_Task instructions_: Quote every line of the data below as it stands, omitting pictures.
═════ Recorded information ═════
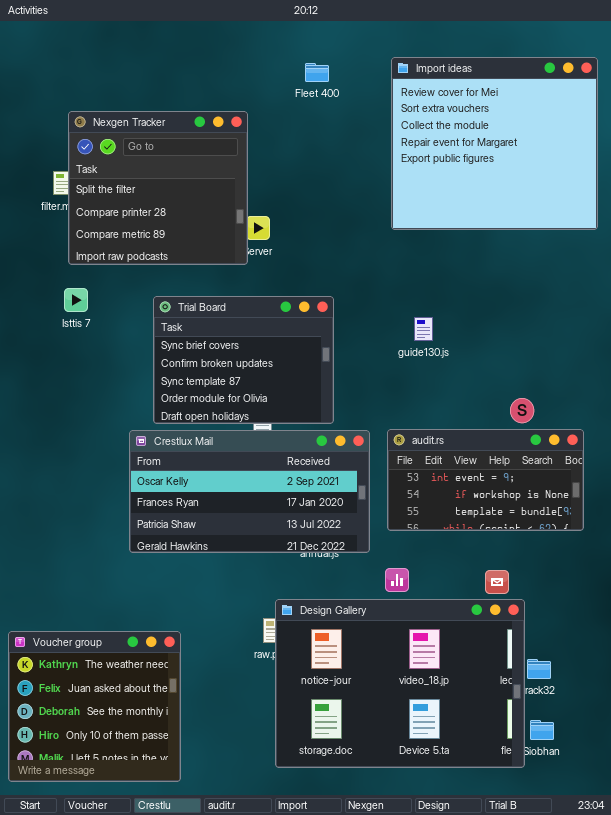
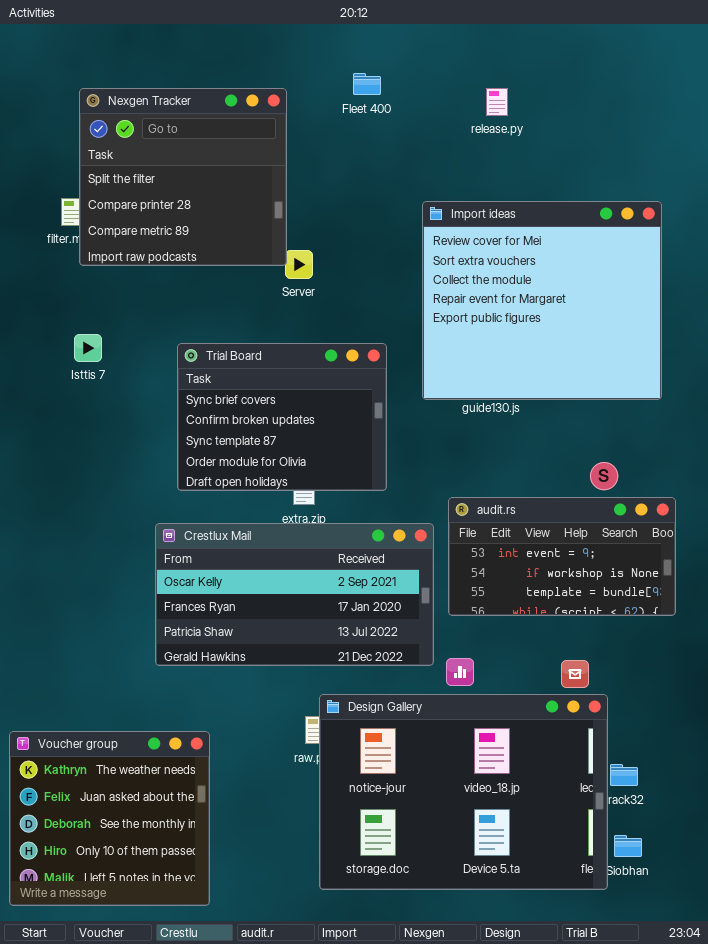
Import ideas: [391,57,598,230] -> [422,201,662,400], moved
Nexgen Tracker: [68,111,248,265] -> [79,88,287,266], moved
Crestlux Mail: [129,430,370,553] -> [155,523,434,666], moved

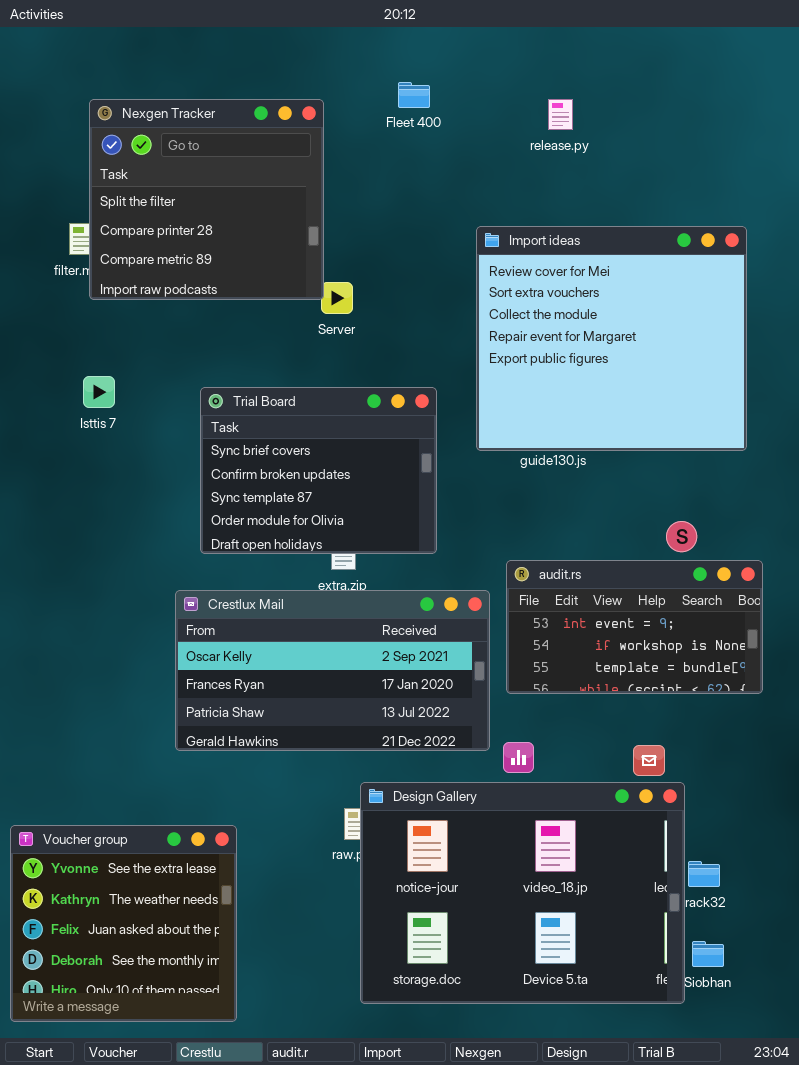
Voucher group: [9,731,210,906] -> [10,825,237,1022], scrolled up 1 row

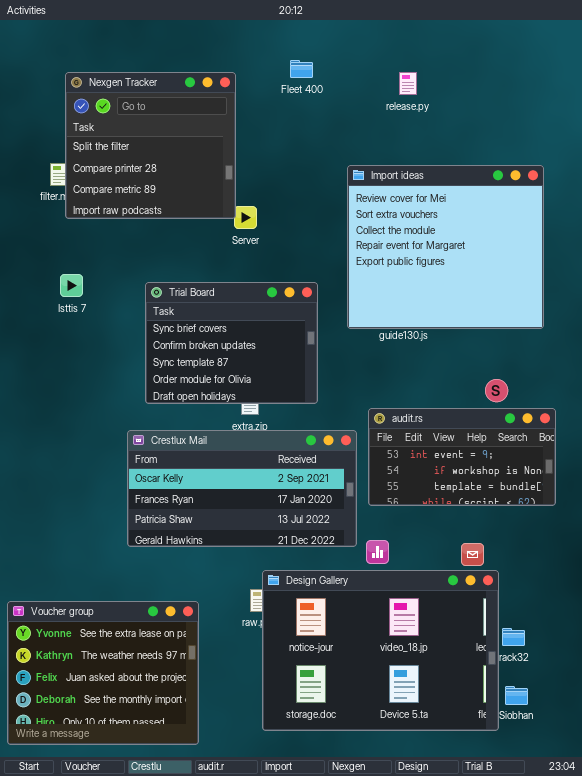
Voucher group: [10,825,237,1022] -> [7,601,199,745], resized

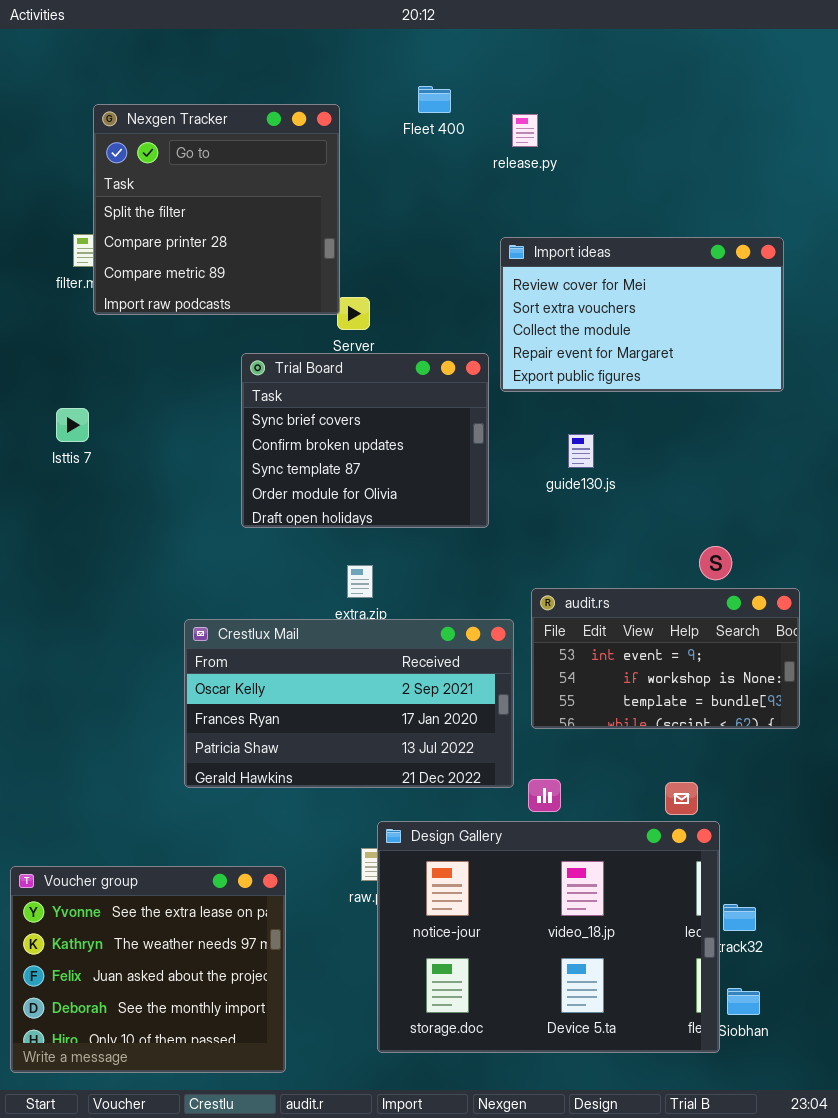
release.py: [399,72,417,95] -> [512,114,538,147], moved
Import ideas: [347,165,544,329] -> [500,237,784,392], resized
Isttis 7: [60,274,83,297] -> [56,408,89,442], moved
Trial Board: [145,282,318,404] -> [241,353,489,528], moved

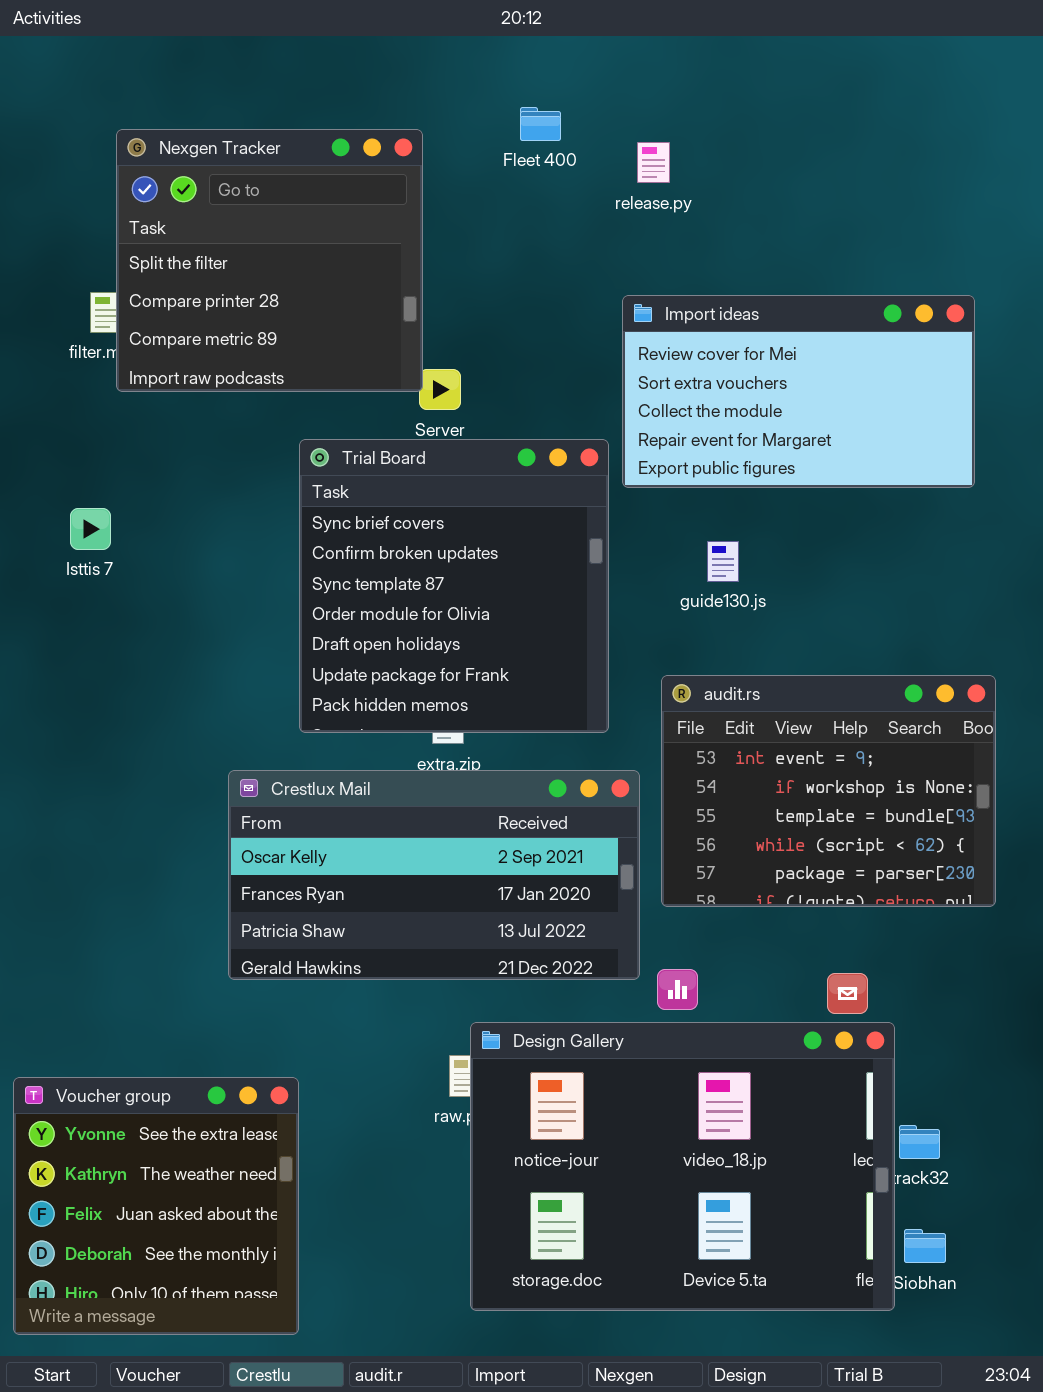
Trial Board: [241,353,489,528] -> [299,439,609,733], resized
audit.rs: [531,588,800,729] -> [661,675,996,907], resized
Voucher group: [10,866,286,1073] -> [13,1077,299,1335], resized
═════
_Expected answer_:
Import ideas: [391,57,598,230] -> [422,201,662,400], moved
Nexgen Tracker: [68,111,248,265] -> [79,88,287,266], moved
Crestlux Mail: [129,430,370,553] -> [155,523,434,666], moved

Voucher group: [9,731,210,906] -> [10,825,237,1022], scrolled up 1 row

Voucher group: [10,825,237,1022] -> [7,601,199,745], resized

release.py: [399,72,417,95] -> [512,114,538,147], moved
Import ideas: [347,165,544,329] -> [500,237,784,392], resized
Isttis 7: [60,274,83,297] -> [56,408,89,442], moved
Trial Board: [145,282,318,404] -> [241,353,489,528], moved

Trial Board: [241,353,489,528] -> [299,439,609,733], resized
audit.rs: [531,588,800,729] -> [661,675,996,907], resized
Voucher group: [10,866,286,1073] -> [13,1077,299,1335], resized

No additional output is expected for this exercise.